TASK ITEM: Your task is to copy every line below that contains the word "camera".

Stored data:
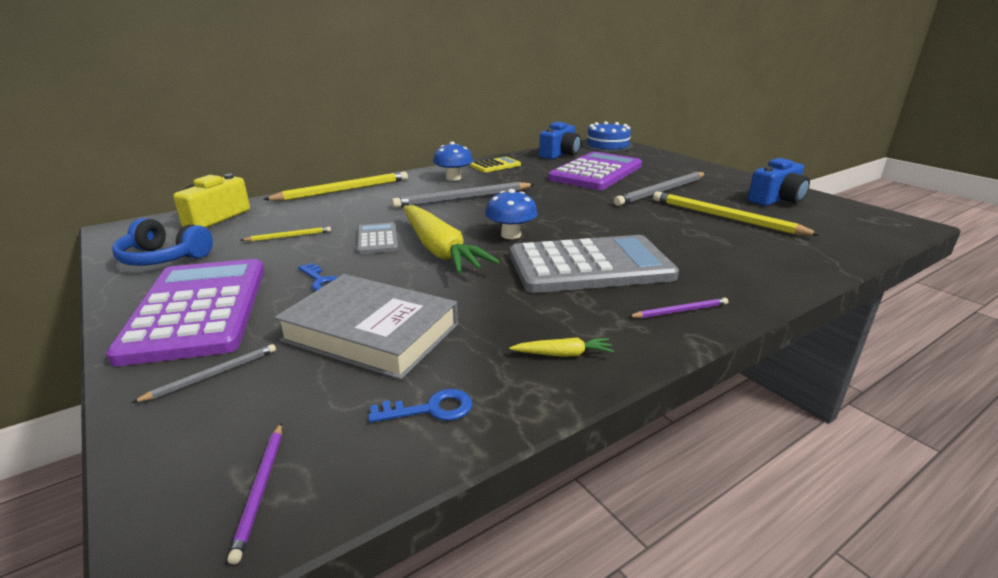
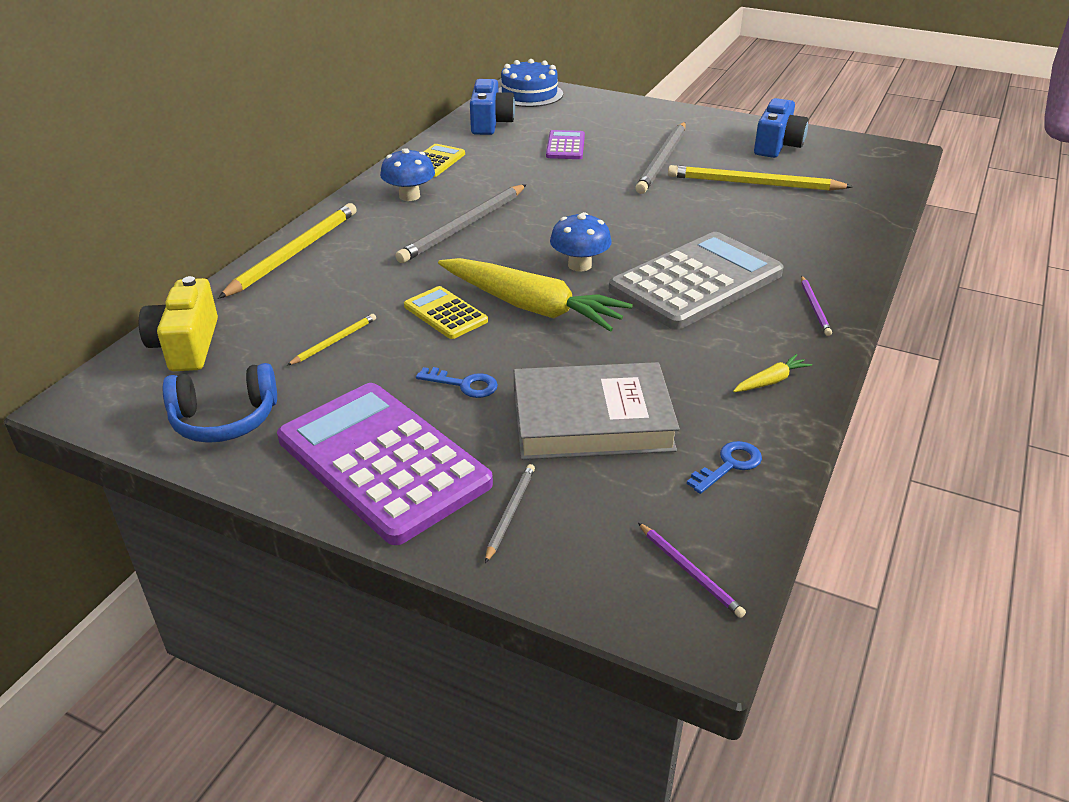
camera: 30 degrees left, 10 degrees up
(377, 239) = (445, 313): grey calculator -> yellow calculator
(596, 172) = (565, 146): purple calculator -> purple calculator, size x0.48
(680, 311) = (814, 307): purple pencil -> purple pencil turned 135 degrees clockwise

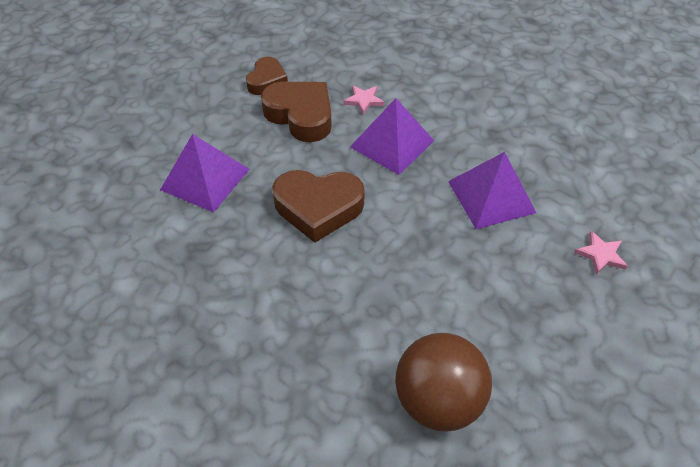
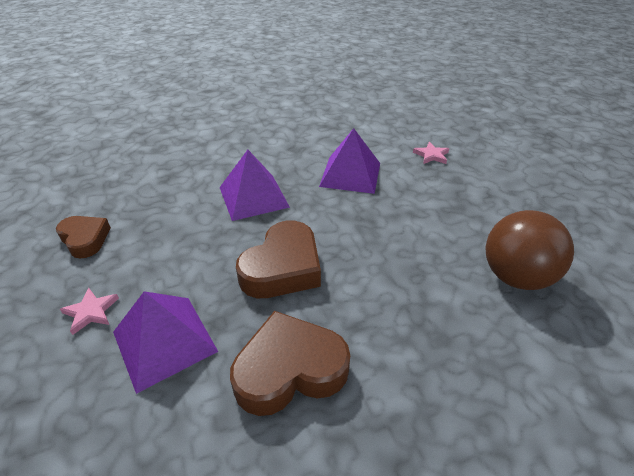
camera: 60 degrees left, 10 degrees down
(301, 115) = (160, 235): brown heart -> brown heart (289, 370)
(363, 100) = (189, 192): pink star -> pink star (91, 312)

WRITTEN ANSWER:
camera: 30 degrees left, 10 degrees up
camera: 60 degrees left, 10 degrees down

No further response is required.